___ MATERIAL FOR THIS TASK ___

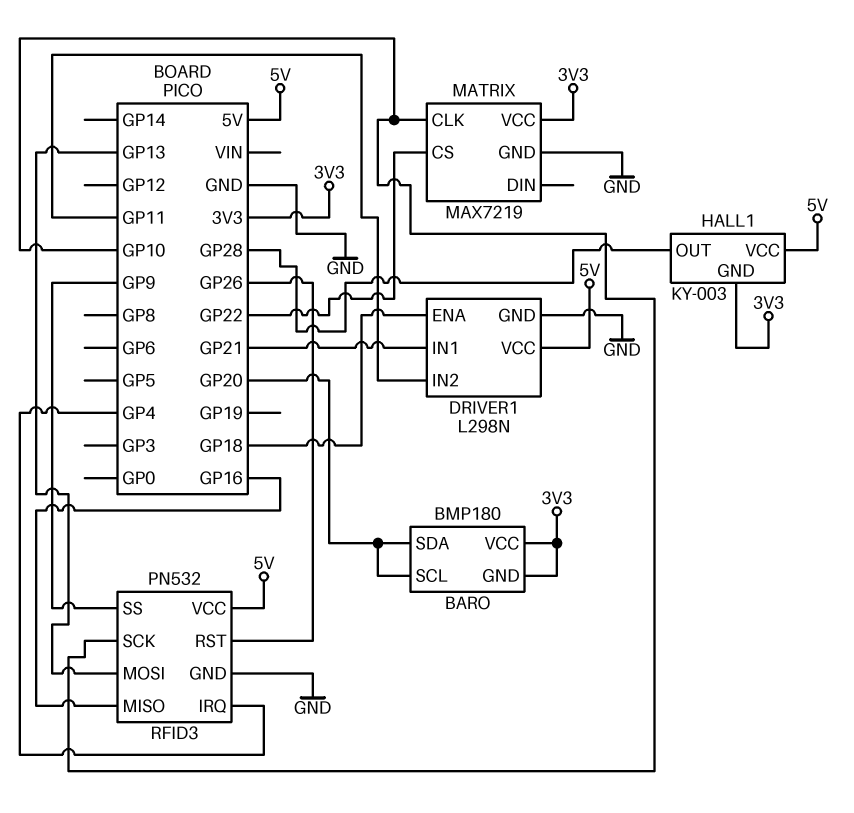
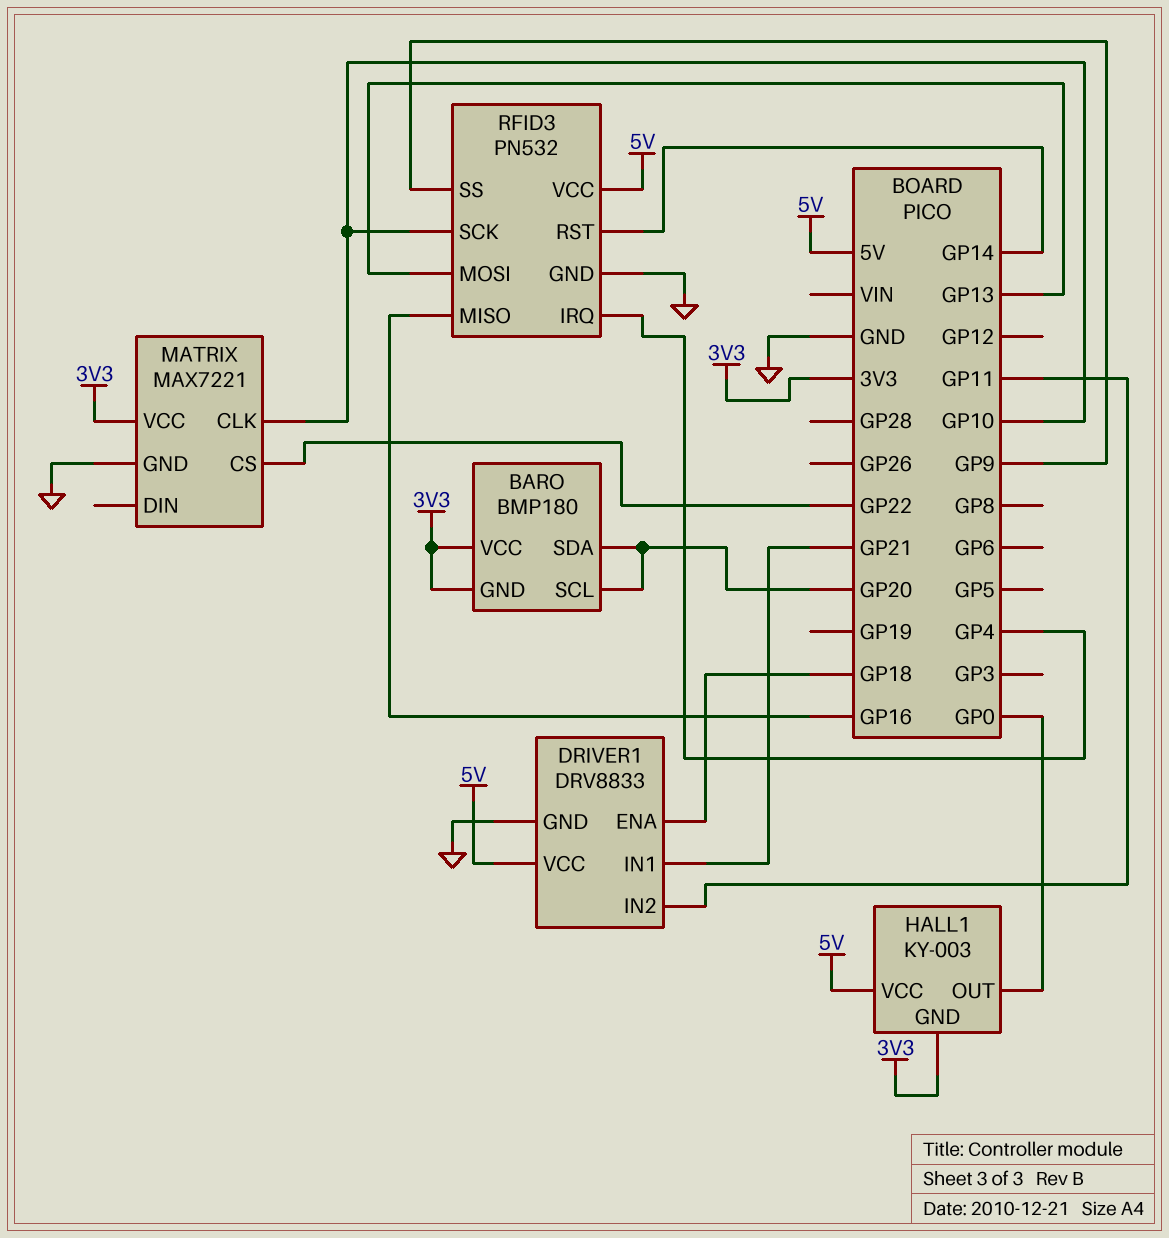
DRIVER1: L298N -> DRV8833
HALL1 pin OUT: GP28 -> GP0
MATRIX: MAX7219 -> MAX7221
RFID3 pin RST: GP26 -> GP14

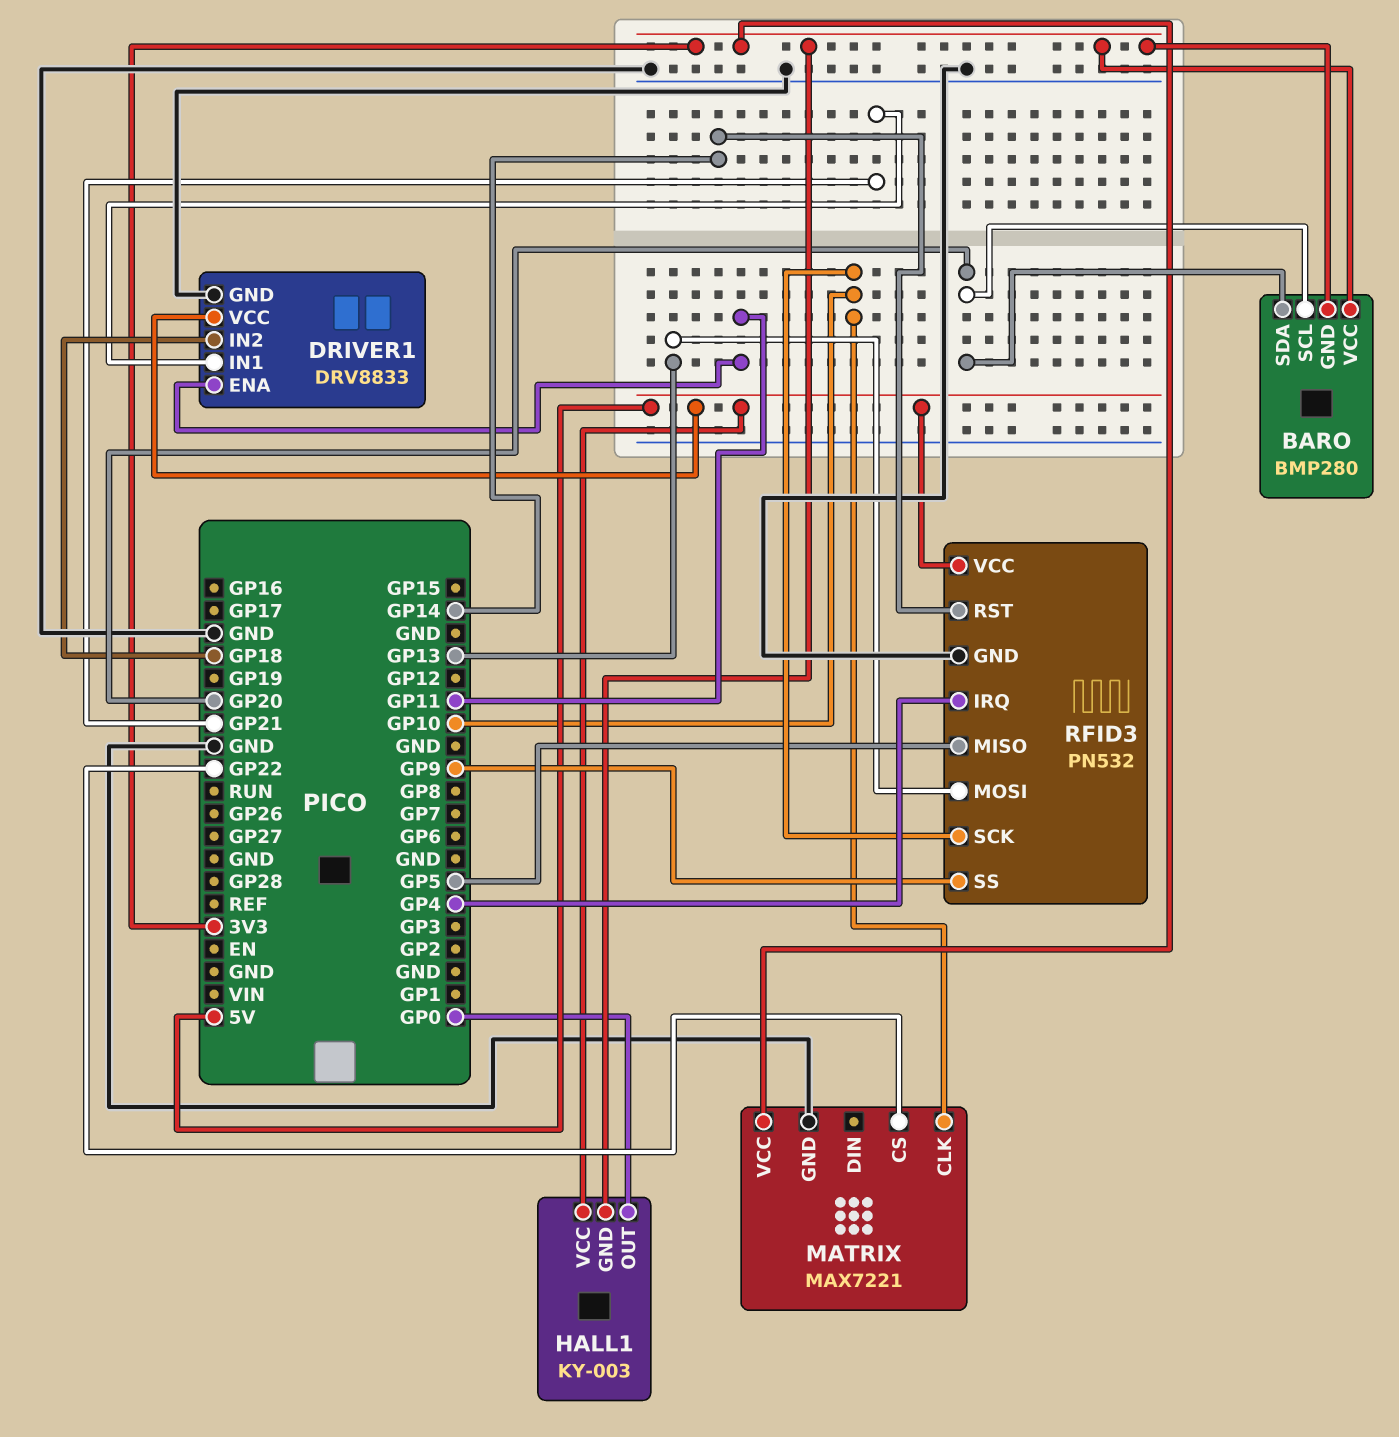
BARO: BMP180 -> BMP280
DRIVER1 pin ENA: GP18 -> GP11
DRIVER1 pin IN2: GP11 -> GP18
RFID3 pin MISO: GP16 -> GP5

___

WORK ITEM
Exact copy required, pictures excluded: the lines from the one holding "HALL1 pin OUT: GP28 -> GP0" through the last line of the data, both ends included.

RESPONSE BELOW
HALL1 pin OUT: GP28 -> GP0
MATRIX: MAX7219 -> MAX7221
RFID3 pin RST: GP26 -> GP14

BARO: BMP180 -> BMP280
DRIVER1 pin ENA: GP18 -> GP11
DRIVER1 pin IN2: GP11 -> GP18
RFID3 pin MISO: GP16 -> GP5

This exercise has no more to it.